Goal of the exercise — Working from the records below, repeat exactly the lines starting at the line that contains "HALL: A3144 -> KY-003" and ending at the line that contains "STEPPER pin IN4: A6 -> B7", inclusive.

Version comparison data —

<<<<

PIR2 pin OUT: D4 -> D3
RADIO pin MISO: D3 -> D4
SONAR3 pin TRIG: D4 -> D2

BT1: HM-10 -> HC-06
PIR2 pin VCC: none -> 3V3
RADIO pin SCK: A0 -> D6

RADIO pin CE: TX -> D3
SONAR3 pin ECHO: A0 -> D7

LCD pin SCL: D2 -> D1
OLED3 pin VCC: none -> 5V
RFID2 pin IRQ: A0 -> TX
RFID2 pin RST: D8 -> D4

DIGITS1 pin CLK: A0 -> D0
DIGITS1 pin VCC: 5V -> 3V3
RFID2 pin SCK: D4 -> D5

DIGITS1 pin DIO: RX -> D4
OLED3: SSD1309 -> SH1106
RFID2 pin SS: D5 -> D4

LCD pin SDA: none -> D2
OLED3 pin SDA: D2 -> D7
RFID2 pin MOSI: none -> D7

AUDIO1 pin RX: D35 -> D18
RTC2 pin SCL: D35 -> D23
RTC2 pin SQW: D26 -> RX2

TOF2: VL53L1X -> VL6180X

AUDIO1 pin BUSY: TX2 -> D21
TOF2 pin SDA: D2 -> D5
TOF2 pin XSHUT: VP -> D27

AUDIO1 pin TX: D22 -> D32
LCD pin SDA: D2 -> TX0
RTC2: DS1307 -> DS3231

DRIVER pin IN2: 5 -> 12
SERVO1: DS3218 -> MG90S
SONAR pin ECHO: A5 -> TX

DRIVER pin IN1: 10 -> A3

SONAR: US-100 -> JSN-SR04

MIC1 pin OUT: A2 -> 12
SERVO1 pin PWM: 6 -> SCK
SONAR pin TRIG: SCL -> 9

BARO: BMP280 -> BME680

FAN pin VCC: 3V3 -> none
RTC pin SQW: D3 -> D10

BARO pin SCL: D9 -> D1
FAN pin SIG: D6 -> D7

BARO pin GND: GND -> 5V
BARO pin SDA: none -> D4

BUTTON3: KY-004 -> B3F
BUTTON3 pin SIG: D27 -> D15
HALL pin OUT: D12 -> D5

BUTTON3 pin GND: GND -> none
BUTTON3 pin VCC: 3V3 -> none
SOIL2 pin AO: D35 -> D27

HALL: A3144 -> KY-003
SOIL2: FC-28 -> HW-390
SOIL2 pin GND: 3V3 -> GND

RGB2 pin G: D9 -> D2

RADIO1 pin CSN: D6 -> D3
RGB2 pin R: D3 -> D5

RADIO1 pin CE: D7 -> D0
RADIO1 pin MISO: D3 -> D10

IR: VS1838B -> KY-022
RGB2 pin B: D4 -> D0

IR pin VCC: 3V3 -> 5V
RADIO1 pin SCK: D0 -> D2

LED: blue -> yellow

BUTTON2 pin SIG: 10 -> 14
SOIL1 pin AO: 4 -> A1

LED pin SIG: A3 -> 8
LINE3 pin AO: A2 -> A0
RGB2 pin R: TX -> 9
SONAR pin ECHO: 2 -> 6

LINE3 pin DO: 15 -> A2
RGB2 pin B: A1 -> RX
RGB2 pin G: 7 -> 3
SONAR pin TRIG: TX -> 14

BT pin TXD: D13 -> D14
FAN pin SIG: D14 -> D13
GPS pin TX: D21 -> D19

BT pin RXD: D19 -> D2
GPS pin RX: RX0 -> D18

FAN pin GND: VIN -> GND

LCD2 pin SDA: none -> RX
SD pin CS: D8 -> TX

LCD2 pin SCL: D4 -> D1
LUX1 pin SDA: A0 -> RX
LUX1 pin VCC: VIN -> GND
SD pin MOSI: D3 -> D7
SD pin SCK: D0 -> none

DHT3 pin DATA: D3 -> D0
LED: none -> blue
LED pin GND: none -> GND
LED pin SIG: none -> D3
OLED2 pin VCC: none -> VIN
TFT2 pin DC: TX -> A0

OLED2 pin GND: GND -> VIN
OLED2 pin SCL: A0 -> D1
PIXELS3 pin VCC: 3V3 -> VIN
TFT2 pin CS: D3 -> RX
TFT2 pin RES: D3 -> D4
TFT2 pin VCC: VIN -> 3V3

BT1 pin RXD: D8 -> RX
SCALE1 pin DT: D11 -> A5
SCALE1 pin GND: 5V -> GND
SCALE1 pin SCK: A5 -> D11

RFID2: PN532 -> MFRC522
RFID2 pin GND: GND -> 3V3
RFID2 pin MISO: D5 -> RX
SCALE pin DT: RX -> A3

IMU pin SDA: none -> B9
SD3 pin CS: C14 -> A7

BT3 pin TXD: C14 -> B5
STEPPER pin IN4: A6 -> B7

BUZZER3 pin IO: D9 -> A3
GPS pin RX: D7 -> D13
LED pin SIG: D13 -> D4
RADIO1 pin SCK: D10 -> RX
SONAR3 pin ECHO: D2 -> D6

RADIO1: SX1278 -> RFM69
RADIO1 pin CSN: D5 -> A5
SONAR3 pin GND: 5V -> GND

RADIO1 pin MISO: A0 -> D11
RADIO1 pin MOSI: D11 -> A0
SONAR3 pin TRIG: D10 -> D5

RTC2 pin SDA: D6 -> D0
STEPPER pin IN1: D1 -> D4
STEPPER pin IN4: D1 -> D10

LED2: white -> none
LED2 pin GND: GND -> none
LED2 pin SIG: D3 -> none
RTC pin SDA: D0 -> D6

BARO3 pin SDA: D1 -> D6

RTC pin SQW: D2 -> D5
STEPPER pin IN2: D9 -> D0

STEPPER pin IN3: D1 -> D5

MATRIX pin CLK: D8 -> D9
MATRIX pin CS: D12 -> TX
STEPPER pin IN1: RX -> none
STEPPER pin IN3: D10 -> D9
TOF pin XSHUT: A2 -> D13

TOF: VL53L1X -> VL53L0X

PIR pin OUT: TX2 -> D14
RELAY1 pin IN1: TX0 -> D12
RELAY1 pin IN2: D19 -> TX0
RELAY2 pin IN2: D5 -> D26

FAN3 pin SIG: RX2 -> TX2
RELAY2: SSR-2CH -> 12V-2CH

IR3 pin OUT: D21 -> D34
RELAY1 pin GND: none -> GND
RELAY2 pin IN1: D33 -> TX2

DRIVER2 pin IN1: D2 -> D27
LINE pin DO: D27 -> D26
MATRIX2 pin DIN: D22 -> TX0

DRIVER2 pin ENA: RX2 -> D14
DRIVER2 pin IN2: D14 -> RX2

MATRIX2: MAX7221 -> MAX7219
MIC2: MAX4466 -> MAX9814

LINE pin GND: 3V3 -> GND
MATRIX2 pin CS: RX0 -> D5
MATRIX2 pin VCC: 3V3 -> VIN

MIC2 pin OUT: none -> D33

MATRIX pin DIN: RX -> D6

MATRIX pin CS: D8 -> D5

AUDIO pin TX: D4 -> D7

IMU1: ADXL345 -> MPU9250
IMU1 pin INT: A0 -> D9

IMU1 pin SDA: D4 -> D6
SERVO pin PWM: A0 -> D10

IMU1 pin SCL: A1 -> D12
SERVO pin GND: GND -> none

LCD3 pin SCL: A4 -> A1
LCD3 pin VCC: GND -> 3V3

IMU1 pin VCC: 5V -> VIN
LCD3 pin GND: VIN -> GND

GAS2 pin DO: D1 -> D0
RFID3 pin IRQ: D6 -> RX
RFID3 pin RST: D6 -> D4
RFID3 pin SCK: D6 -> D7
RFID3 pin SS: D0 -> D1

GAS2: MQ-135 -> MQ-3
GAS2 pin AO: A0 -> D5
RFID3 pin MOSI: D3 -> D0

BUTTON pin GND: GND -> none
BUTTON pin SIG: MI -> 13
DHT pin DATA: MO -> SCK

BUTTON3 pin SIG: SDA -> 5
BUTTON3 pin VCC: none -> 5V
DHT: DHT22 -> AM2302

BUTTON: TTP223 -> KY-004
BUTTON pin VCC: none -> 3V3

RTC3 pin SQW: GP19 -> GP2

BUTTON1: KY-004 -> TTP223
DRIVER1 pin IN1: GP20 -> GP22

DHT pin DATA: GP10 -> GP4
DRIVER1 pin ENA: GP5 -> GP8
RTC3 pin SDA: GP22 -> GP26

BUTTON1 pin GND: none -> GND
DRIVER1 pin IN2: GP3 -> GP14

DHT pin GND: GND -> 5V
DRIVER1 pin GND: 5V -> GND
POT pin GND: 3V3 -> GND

>>>>

Solution for this exercise —
HALL: A3144 -> KY-003
SOIL2: FC-28 -> HW-390
SOIL2 pin GND: 3V3 -> GND

RGB2 pin G: D9 -> D2

RADIO1 pin CSN: D6 -> D3
RGB2 pin R: D3 -> D5

RADIO1 pin CE: D7 -> D0
RADIO1 pin MISO: D3 -> D10

IR: VS1838B -> KY-022
RGB2 pin B: D4 -> D0

IR pin VCC: 3V3 -> 5V
RADIO1 pin SCK: D0 -> D2

LED: blue -> yellow

BUTTON2 pin SIG: 10 -> 14
SOIL1 pin AO: 4 -> A1

LED pin SIG: A3 -> 8
LINE3 pin AO: A2 -> A0
RGB2 pin R: TX -> 9
SONAR pin ECHO: 2 -> 6

LINE3 pin DO: 15 -> A2
RGB2 pin B: A1 -> RX
RGB2 pin G: 7 -> 3
SONAR pin TRIG: TX -> 14

BT pin TXD: D13 -> D14
FAN pin SIG: D14 -> D13
GPS pin TX: D21 -> D19

BT pin RXD: D19 -> D2
GPS pin RX: RX0 -> D18

FAN pin GND: VIN -> GND

LCD2 pin SDA: none -> RX
SD pin CS: D8 -> TX

LCD2 pin SCL: D4 -> D1
LUX1 pin SDA: A0 -> RX
LUX1 pin VCC: VIN -> GND
SD pin MOSI: D3 -> D7
SD pin SCK: D0 -> none

DHT3 pin DATA: D3 -> D0
LED: none -> blue
LED pin GND: none -> GND
LED pin SIG: none -> D3
OLED2 pin VCC: none -> VIN
TFT2 pin DC: TX -> A0

OLED2 pin GND: GND -> VIN
OLED2 pin SCL: A0 -> D1
PIXELS3 pin VCC: 3V3 -> VIN
TFT2 pin CS: D3 -> RX
TFT2 pin RES: D3 -> D4
TFT2 pin VCC: VIN -> 3V3

BT1 pin RXD: D8 -> RX
SCALE1 pin DT: D11 -> A5
SCALE1 pin GND: 5V -> GND
SCALE1 pin SCK: A5 -> D11

RFID2: PN532 -> MFRC522
RFID2 pin GND: GND -> 3V3
RFID2 pin MISO: D5 -> RX
SCALE pin DT: RX -> A3

IMU pin SDA: none -> B9
SD3 pin CS: C14 -> A7

BT3 pin TXD: C14 -> B5
STEPPER pin IN4: A6 -> B7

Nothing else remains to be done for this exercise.